• _TASK STATEMENT_
An exact, complete copy of the entries is needed, with the pictures left out.

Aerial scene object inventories
• • • • • • •

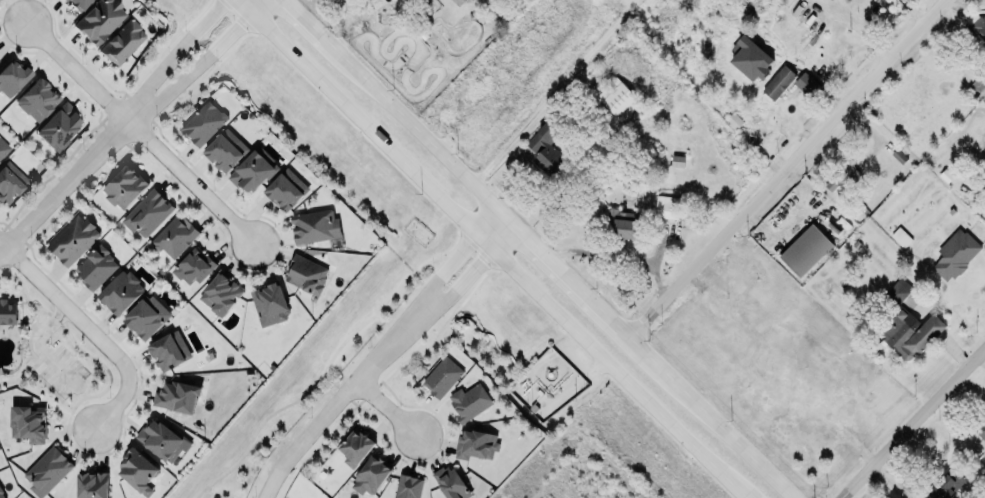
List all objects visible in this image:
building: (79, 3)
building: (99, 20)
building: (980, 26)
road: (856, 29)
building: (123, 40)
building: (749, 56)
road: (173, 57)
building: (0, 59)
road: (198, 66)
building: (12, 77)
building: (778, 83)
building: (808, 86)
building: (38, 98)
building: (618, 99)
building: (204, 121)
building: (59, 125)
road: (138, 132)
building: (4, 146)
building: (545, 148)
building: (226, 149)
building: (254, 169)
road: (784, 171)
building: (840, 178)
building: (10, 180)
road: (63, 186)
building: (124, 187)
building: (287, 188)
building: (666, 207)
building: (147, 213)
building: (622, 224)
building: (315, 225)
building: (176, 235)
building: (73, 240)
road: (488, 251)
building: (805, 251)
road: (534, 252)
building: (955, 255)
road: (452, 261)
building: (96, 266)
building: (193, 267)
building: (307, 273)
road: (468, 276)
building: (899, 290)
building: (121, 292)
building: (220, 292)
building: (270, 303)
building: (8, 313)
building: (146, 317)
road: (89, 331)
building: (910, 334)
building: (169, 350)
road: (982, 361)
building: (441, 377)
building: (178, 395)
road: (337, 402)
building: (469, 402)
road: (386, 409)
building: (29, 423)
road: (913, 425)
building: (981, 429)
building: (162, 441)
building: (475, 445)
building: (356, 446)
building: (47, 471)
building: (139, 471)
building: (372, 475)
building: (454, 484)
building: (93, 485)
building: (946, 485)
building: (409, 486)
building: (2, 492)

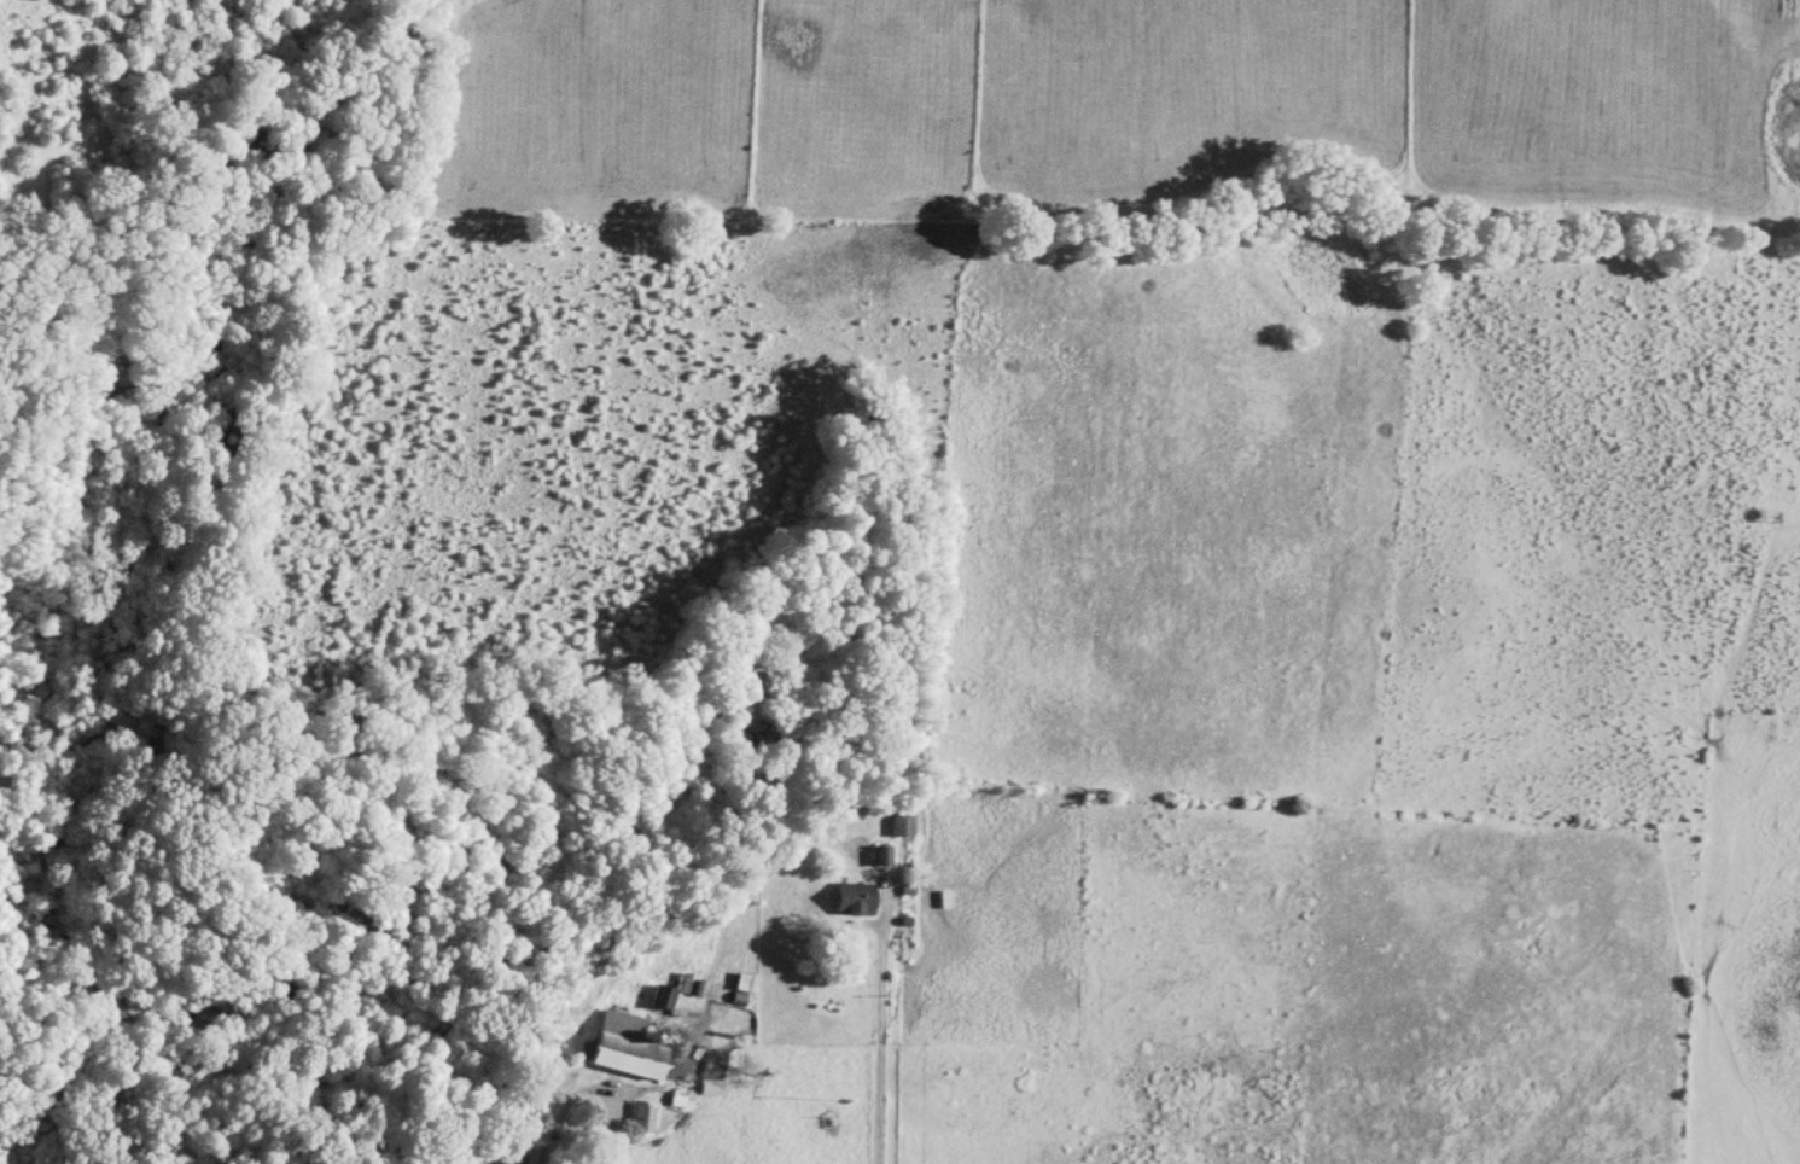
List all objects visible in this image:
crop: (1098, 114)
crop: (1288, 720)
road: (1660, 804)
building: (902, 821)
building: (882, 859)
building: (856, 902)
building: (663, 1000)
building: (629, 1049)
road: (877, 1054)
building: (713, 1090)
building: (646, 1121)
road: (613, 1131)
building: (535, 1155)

• • • • • • •

• _YOUR RESPONSE_
List all objects visible in this image:
building: (79, 3)
building: (99, 20)
building: (980, 26)
road: (856, 29)
building: (123, 40)
building: (749, 56)
road: (173, 57)
building: (0, 59)
road: (198, 66)
building: (12, 77)
building: (778, 83)
building: (808, 86)
building: (38, 98)
building: (618, 99)
building: (204, 121)
building: (59, 125)
road: (138, 132)
building: (4, 146)
building: (545, 148)
building: (226, 149)
building: (254, 169)
road: (784, 171)
building: (840, 178)
building: (10, 180)
road: (63, 186)
building: (124, 187)
building: (287, 188)
building: (666, 207)
building: (147, 213)
building: (622, 224)
building: (315, 225)
building: (176, 235)
building: (73, 240)
road: (488, 251)
building: (805, 251)
road: (534, 252)
building: (955, 255)
road: (452, 261)
building: (96, 266)
building: (193, 267)
building: (307, 273)
road: (468, 276)
building: (899, 290)
building: (121, 292)
building: (220, 292)
building: (270, 303)
building: (8, 313)
building: (146, 317)
road: (89, 331)
building: (910, 334)
building: (169, 350)
road: (982, 361)
building: (441, 377)
building: (178, 395)
road: (337, 402)
building: (469, 402)
road: (386, 409)
building: (29, 423)
road: (913, 425)
building: (981, 429)
building: (162, 441)
building: (475, 445)
building: (356, 446)
building: (47, 471)
building: (139, 471)
building: (372, 475)
building: (454, 484)
building: (93, 485)
building: (946, 485)
building: (409, 486)
building: (2, 492)

List all objects visible in this image:
crop: (1098, 114)
crop: (1288, 720)
road: (1660, 804)
building: (902, 821)
building: (882, 859)
building: (856, 902)
building: (663, 1000)
building: (629, 1049)
road: (877, 1054)
building: (713, 1090)
building: (646, 1121)
road: (613, 1131)
building: (535, 1155)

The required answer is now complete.